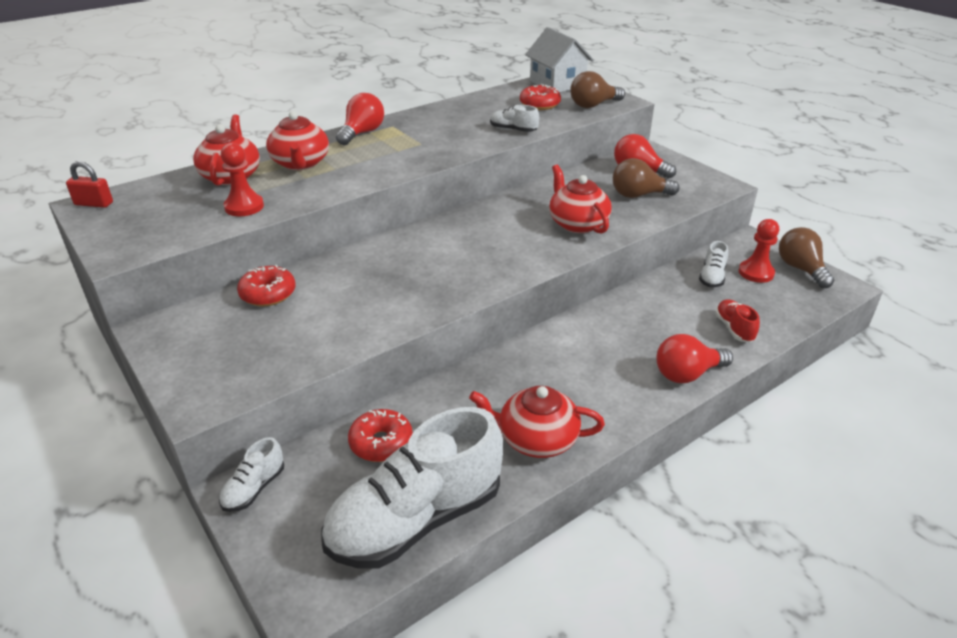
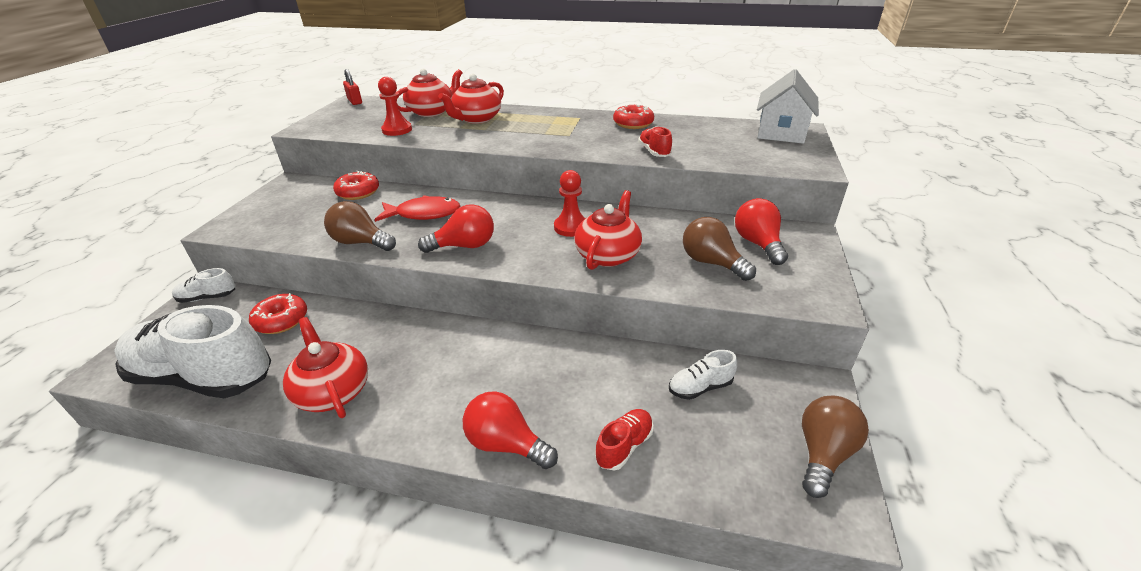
camera: 50 degrees right, 0 degrees up
red light bulb [336,93,384,145] -> red light bulb moved to [418,204,494,253]
white shoe [490,105,539,132] -> red shoe [638,126,672,157]
red donut [520,84,561,110] -> red donut moved to [613,105,654,129]
brown light bulb [570,71,625,108] -> brown light bulb moved to [324,201,396,251]
red pawn [738,219,779,283] -> red pawn moved to [554,170,586,237]
none -> red fish [375,195,460,222]

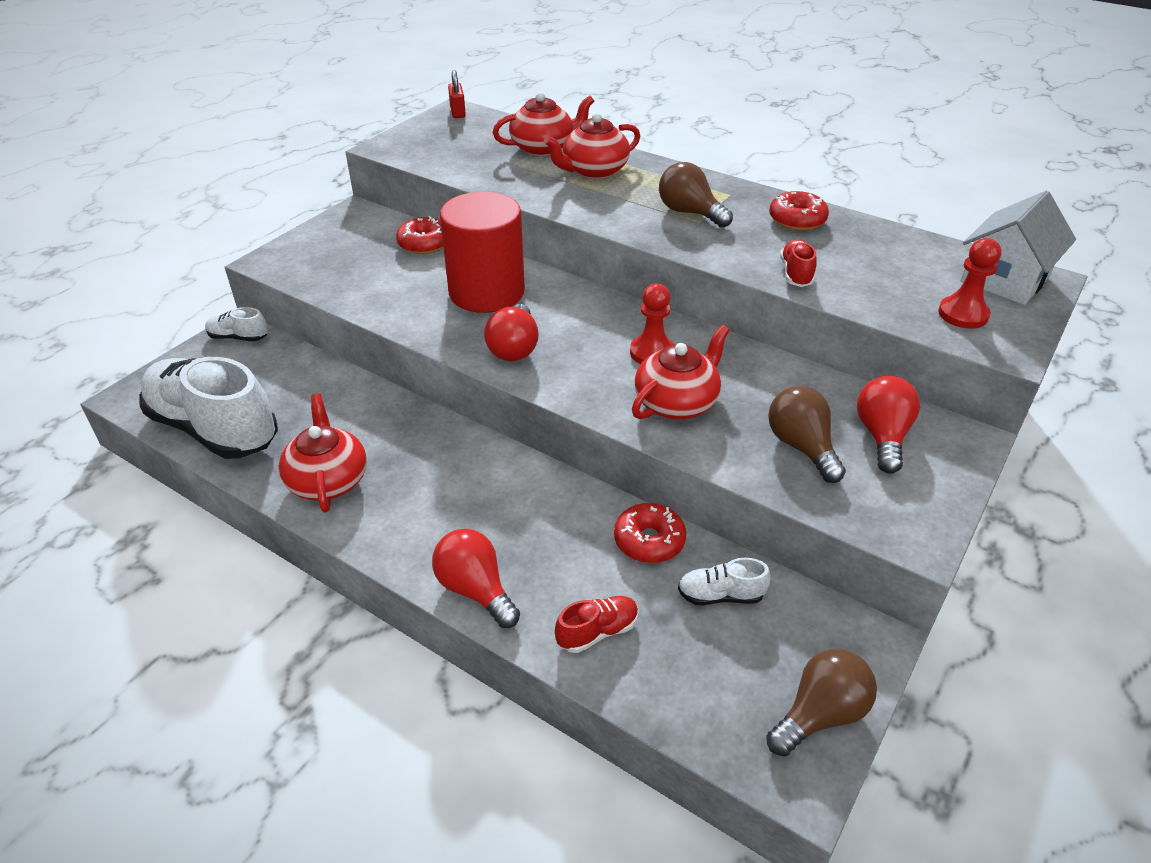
camera: 20 degrees right, 5 degrees up
red donut [249,293,307,334] -> red donut moved to [614,503,686,563]
brown light bulb [324,201,396,251] -> brown light bulb moved to [659,162,733,228]
red fish [375,195,460,222] -> red cylinder [440,192,525,313]
red pawn [378,77,412,136] -> red pawn moved to [938,238,1001,329]
red light bulb [418,204,494,253] -> red light bulb turned 90 degrees clockwise [484,304,539,361]

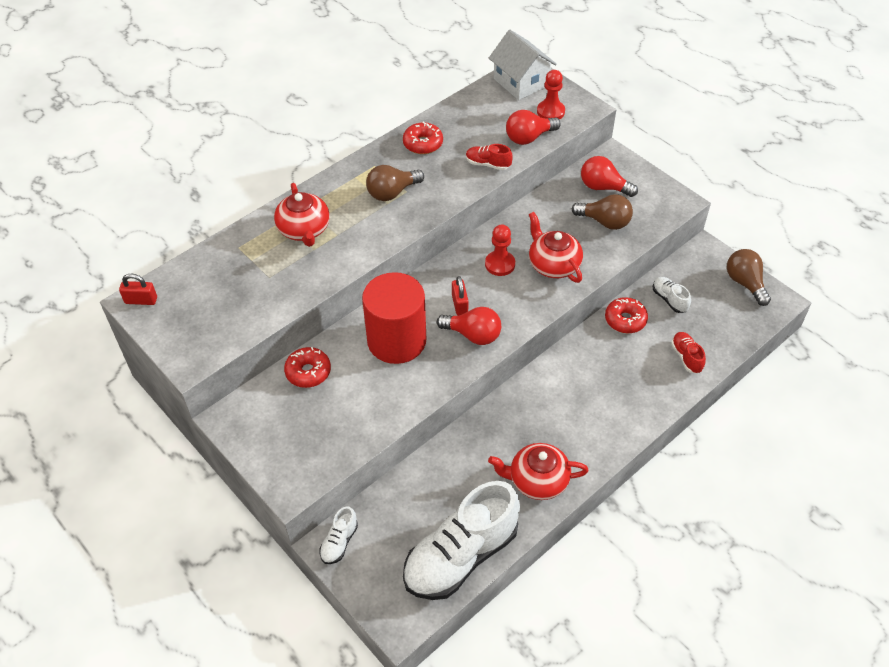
camera: 75 degrees left, 10 degrees up
red light bulb [432,529,520,628] -> red light bulb moved to [506,110,561,145]
red teapot [493,92,594,156] -> none
white shoe [678,558,771,605] -> white shoe turned 135 degrees clockwise [653,277,691,313]
brown light bulb [768,386,846,483] -> brown light bulb turned 150 degrees counterclockwise [572,194,633,230]
none -> red padlock [452,276,468,316]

Action item: Go through the records above. Copy each line in which the string "right" appears.

Response below:
camera: 50 degrees right, 0 degrees up
camera: 20 degrees right, 5 degrees up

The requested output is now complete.